_Work instructions:_ Every record below must be returned word for word, with the pictures left out.

Spatial reasoning data
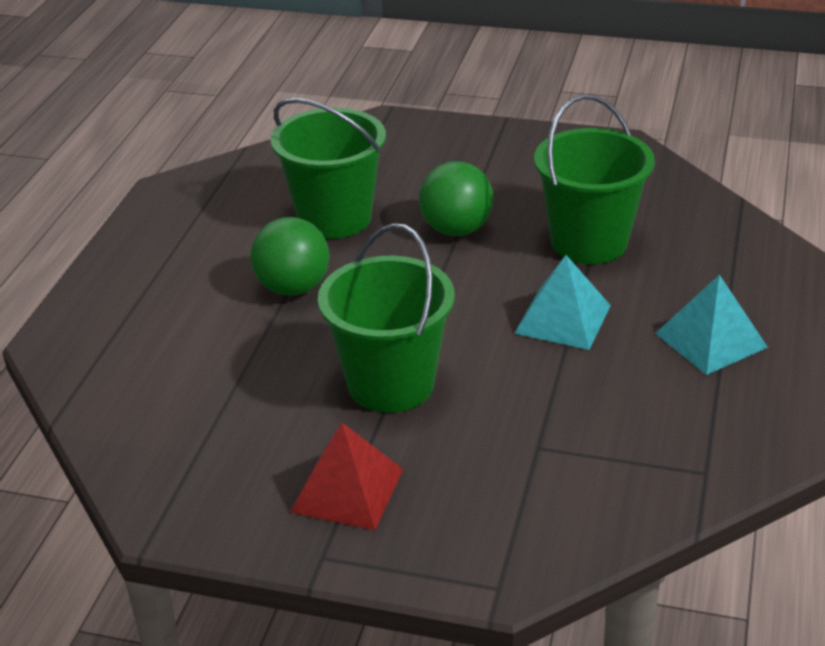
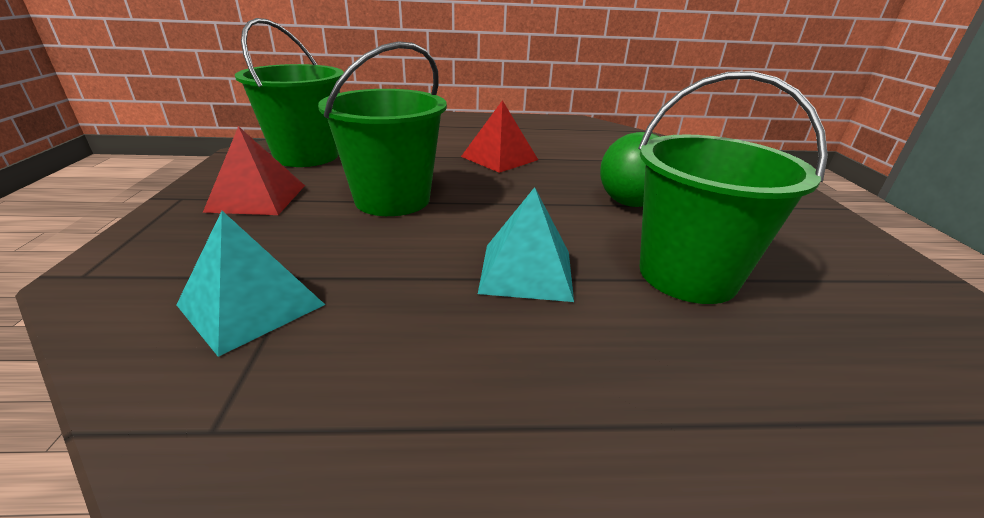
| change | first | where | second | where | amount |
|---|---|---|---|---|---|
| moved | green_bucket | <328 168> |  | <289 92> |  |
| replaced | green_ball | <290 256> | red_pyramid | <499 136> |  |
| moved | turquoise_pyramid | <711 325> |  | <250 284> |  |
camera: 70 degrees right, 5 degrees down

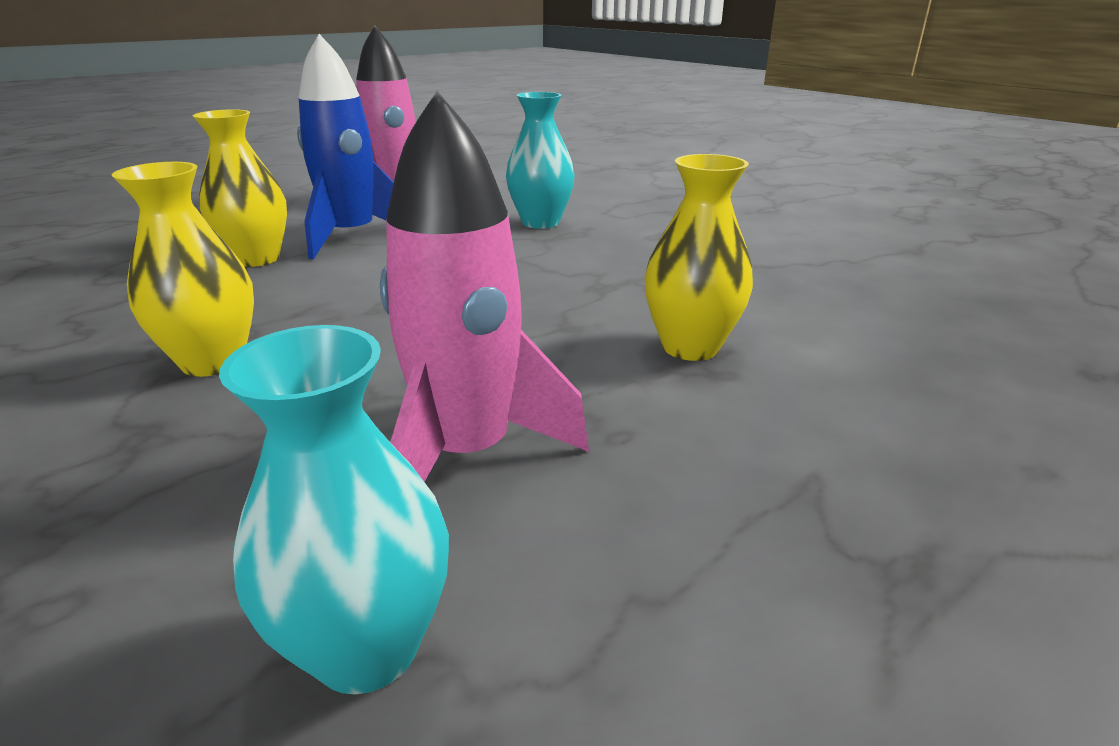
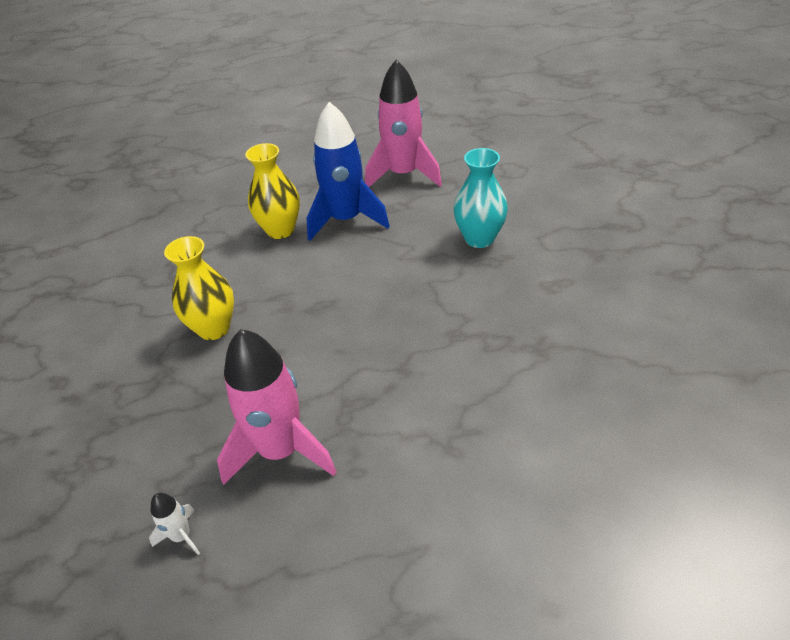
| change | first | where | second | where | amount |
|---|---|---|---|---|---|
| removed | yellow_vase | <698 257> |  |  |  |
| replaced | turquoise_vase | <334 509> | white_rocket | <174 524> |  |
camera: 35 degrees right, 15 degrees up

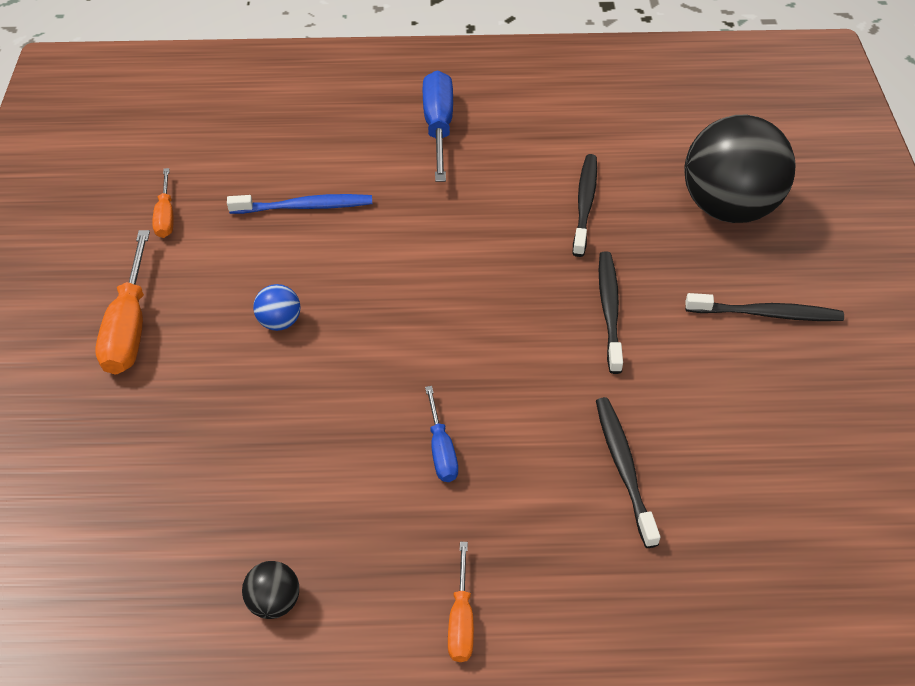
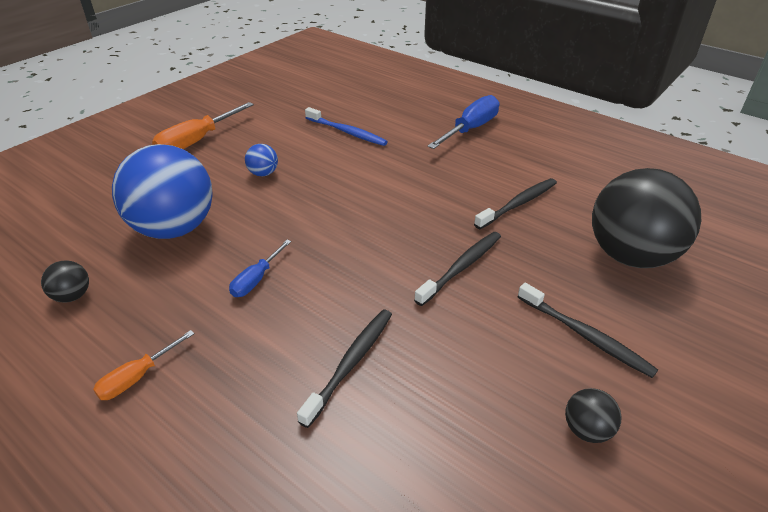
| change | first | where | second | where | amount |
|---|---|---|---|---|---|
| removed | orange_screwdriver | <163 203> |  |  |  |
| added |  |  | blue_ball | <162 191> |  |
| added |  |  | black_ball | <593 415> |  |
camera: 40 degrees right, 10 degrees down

_Result of this exercise:_
| change | first | where | second | where | amount |
|---|---|---|---|---|---|
| moved | green_bucket | <328 168> |  | <289 92> |  |
| replaced | green_ball | <290 256> | red_pyramid | <499 136> |  |
| moved | turquoise_pyramid | <711 325> |  | <250 284> |  |
camera: 70 degrees right, 5 degrees down

| change | first | where | second | where | amount |
|---|---|---|---|---|---|
| removed | yellow_vase | <698 257> |  |  |  |
| replaced | turquoise_vase | <334 509> | white_rocket | <174 524> |  |
camera: 35 degrees right, 15 degrees up

| change | first | where | second | where | amount |
|---|---|---|---|---|---|
| removed | orange_screwdriver | <163 203> |  |  |  |
| added |  |  | blue_ball | <162 191> |  |
| added |  |  | black_ball | <593 415> |  |
camera: 40 degrees right, 10 degrees down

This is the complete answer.